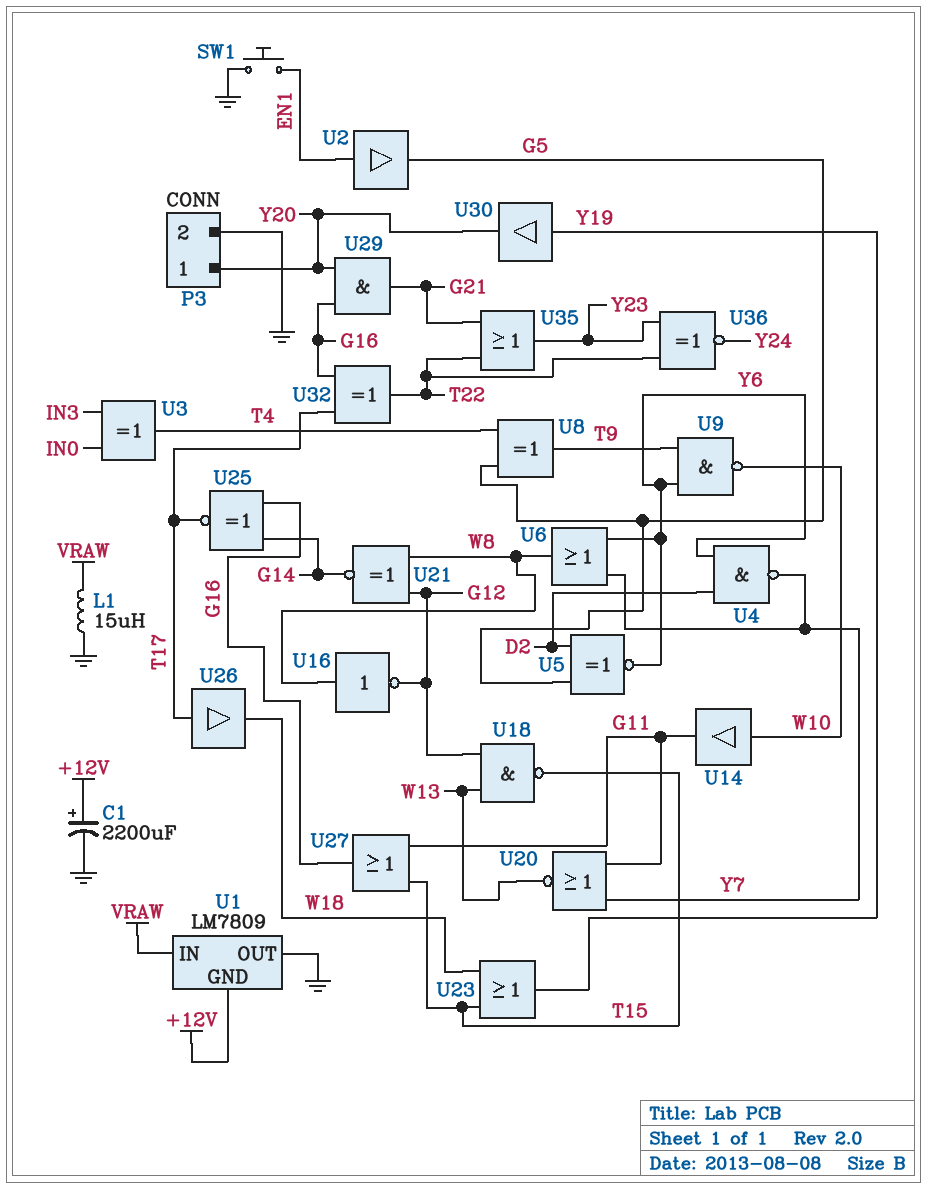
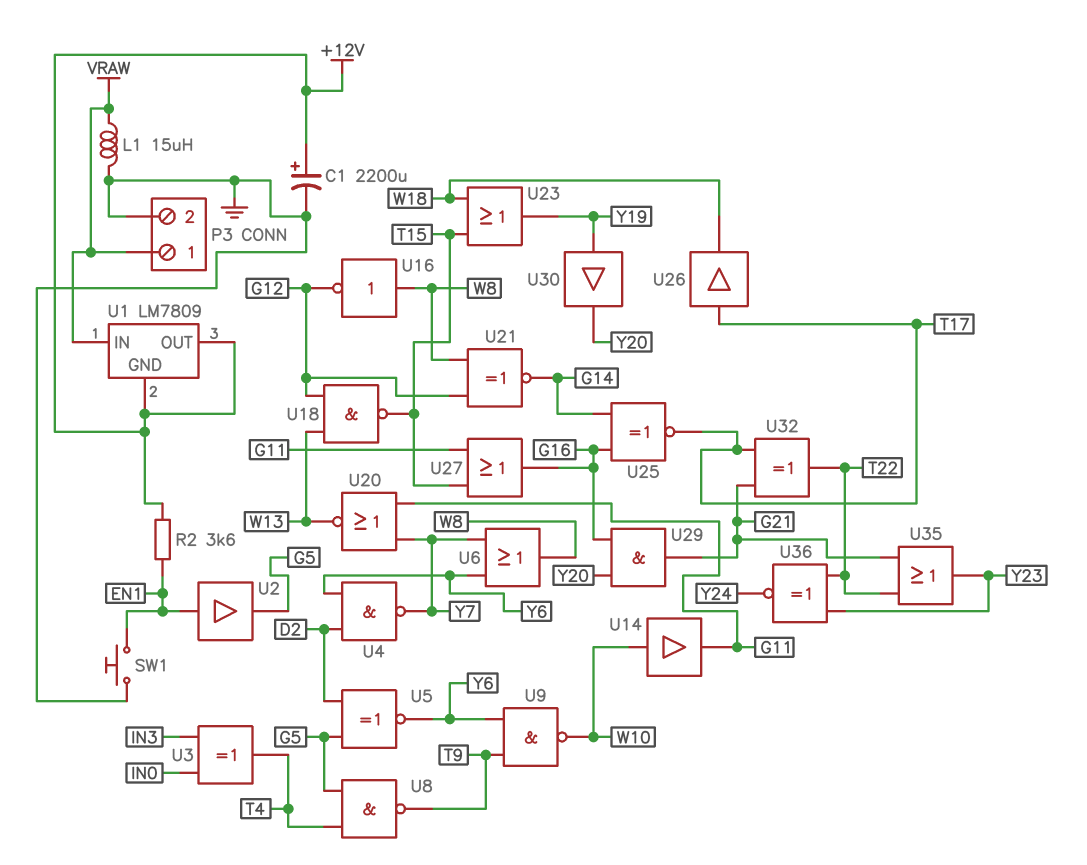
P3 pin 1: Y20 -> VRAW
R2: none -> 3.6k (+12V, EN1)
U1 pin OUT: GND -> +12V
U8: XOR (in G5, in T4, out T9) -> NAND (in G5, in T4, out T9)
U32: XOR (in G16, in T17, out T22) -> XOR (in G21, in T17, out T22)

## EXERCISE INSTRUCTIONS
Print the whole listing exactly, please, and keep any images out of it.

## TASK ANSWER
P3 pin 1: Y20 -> VRAW
R2: none -> 3.6k (+12V, EN1)
U1 pin OUT: GND -> +12V
U8: XOR (in G5, in T4, out T9) -> NAND (in G5, in T4, out T9)
U32: XOR (in G16, in T17, out T22) -> XOR (in G21, in T17, out T22)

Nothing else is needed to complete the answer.